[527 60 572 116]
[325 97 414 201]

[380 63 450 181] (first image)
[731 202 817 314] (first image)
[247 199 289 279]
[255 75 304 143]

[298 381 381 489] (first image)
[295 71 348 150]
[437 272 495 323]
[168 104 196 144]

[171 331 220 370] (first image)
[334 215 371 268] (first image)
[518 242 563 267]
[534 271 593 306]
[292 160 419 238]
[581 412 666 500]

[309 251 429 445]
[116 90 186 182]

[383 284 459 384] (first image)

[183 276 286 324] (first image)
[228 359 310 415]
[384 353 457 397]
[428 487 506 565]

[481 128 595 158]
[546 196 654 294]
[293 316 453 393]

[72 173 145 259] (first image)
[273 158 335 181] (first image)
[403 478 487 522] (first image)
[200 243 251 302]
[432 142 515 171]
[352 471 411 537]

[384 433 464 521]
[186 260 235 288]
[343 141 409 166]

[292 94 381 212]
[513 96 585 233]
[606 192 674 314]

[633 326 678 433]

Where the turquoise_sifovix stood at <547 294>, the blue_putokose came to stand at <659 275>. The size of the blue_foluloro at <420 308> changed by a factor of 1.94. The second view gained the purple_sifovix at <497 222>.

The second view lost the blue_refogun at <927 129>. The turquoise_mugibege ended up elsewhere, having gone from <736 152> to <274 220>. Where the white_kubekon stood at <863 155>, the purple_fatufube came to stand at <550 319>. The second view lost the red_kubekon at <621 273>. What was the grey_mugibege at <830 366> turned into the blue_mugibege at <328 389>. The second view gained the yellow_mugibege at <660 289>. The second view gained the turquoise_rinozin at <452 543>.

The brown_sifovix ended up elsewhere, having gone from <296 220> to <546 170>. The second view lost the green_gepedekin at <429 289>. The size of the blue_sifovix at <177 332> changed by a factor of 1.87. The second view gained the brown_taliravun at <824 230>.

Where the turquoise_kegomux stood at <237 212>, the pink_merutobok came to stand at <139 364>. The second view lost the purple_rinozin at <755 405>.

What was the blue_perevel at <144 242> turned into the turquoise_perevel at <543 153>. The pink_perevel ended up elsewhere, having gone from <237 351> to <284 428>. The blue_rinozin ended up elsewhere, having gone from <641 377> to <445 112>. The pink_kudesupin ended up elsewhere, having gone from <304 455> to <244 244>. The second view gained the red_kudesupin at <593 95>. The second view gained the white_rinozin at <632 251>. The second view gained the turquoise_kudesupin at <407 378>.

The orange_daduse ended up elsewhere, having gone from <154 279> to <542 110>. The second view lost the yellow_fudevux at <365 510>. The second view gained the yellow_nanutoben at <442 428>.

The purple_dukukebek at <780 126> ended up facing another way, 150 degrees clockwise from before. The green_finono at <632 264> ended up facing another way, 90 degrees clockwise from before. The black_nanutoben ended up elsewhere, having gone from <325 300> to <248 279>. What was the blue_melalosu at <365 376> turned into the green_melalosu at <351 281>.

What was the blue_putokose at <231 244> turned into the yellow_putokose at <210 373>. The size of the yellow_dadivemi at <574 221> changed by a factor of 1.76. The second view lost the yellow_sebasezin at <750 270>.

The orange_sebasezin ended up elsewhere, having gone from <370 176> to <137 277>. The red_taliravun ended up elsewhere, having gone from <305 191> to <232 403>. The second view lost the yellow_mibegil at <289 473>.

----------------------------------------

### Problem details
Return the data in full, exactly as it appears above.

### Solution to this exercise
[527 60 572 116]
[325 97 414 201]

[380 63 450 181] (first image)
[731 202 817 314] (first image)
[247 199 289 279]
[255 75 304 143]

[298 381 381 489] (first image)
[295 71 348 150]
[437 272 495 323]
[168 104 196 144]

[171 331 220 370] (first image)
[334 215 371 268] (first image)
[518 242 563 267]
[534 271 593 306]
[292 160 419 238]
[581 412 666 500]

[309 251 429 445]
[116 90 186 182]

[383 284 459 384] (first image)

[183 276 286 324] (first image)
[228 359 310 415]
[384 353 457 397]
[428 487 506 565]

[481 128 595 158]
[546 196 654 294]
[293 316 453 393]

[72 173 145 259] (first image)
[273 158 335 181] (first image)
[403 478 487 522] (first image)
[200 243 251 302]
[432 142 515 171]
[352 471 411 537]

[384 433 464 521]
[186 260 235 288]
[343 141 409 166]

[292 94 381 212]
[513 96 585 233]
[606 192 674 314]

[633 326 678 433]

Where the turquoise_sifovix stood at <547 294>, the blue_putokose came to stand at <659 275>. The size of the blue_foluloro at <420 308> changed by a factor of 1.94. The second view gained the purple_sifovix at <497 222>.

The second view lost the blue_refogun at <927 129>. The turquoise_mugibege ended up elsewhere, having gone from <736 152> to <274 220>. Where the white_kubekon stood at <863 155>, the purple_fatufube came to stand at <550 319>. The second view lost the red_kubekon at <621 273>. What was the grey_mugibege at <830 366> turned into the blue_mugibege at <328 389>. The second view gained the yellow_mugibege at <660 289>. The second view gained the turquoise_rinozin at <452 543>.

The brown_sifovix ended up elsewhere, having gone from <296 220> to <546 170>. The second view lost the green_gepedekin at <429 289>. The size of the blue_sifovix at <177 332> changed by a factor of 1.87. The second view gained the brown_taliravun at <824 230>.

Where the turquoise_kegomux stood at <237 212>, the pink_merutobok came to stand at <139 364>. The second view lost the purple_rinozin at <755 405>.

What was the blue_perevel at <144 242> turned into the turquoise_perevel at <543 153>. The pink_perevel ended up elsewhere, having gone from <237 351> to <284 428>. The blue_rinozin ended up elsewhere, having gone from <641 377> to <445 112>. The pink_kudesupin ended up elsewhere, having gone from <304 455> to <244 244>. The second view gained the red_kudesupin at <593 95>. The second view gained the white_rinozin at <632 251>. The second view gained the turquoise_kudesupin at <407 378>.

The orange_daduse ended up elsewhere, having gone from <154 279> to <542 110>. The second view lost the yellow_fudevux at <365 510>. The second view gained the yellow_nanutoben at <442 428>.

The purple_dukukebek at <780 126> ended up facing another way, 150 degrees clockwise from before. The green_finono at <632 264> ended up facing another way, 90 degrees clockwise from before. The black_nanutoben ended up elsewhere, having gone from <325 300> to <248 279>. What was the blue_melalosu at <365 376> turned into the green_melalosu at <351 281>.

What was the blue_putokose at <231 244> turned into the yellow_putokose at <210 373>. The size of the yellow_dadivemi at <574 221> changed by a factor of 1.76. The second view lost the yellow_sebasezin at <750 270>.

The orange_sebasezin ended up elsewhere, having gone from <370 176> to <137 277>. The red_taliravun ended up elsewhere, having gone from <305 191> to <232 403>. The second view lost the yellow_mibegil at <289 473>.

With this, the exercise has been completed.